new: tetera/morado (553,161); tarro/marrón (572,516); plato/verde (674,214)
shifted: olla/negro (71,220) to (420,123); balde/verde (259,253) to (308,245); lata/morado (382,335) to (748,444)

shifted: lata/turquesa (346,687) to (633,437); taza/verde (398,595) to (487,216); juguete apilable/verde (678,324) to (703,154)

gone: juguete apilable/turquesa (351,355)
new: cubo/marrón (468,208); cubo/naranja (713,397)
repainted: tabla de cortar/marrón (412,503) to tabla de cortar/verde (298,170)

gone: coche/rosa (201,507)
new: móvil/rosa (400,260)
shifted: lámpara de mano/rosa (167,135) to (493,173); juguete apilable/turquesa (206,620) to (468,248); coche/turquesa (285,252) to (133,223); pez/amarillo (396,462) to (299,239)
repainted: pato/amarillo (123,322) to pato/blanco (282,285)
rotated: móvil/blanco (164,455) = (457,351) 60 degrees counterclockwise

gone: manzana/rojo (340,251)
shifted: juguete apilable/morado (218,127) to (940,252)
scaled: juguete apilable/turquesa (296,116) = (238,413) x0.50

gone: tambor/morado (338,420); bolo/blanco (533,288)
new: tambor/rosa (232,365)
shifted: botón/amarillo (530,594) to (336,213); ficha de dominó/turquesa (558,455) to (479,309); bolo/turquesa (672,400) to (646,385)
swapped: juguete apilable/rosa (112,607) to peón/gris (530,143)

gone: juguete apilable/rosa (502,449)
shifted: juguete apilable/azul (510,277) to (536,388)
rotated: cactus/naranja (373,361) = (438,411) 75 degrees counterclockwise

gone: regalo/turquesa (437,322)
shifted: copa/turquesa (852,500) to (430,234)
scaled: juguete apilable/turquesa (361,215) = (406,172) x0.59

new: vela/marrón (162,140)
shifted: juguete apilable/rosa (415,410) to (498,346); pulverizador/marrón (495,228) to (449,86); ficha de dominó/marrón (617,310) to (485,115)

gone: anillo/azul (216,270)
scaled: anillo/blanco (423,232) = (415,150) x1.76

····················

Assigned task: The required output is the set of lines from the first line of the data through the line that contains "shifted: olla/negro (71,220)", transcribed exactly.

Task solution:
new: tetera/morado (553,161); tarro/marrón (572,516); plato/verde (674,214)
shifted: olla/negro (71,220) to (420,123); balde/verde (259,253) to (308,245); lata/morado (382,335) to (748,444)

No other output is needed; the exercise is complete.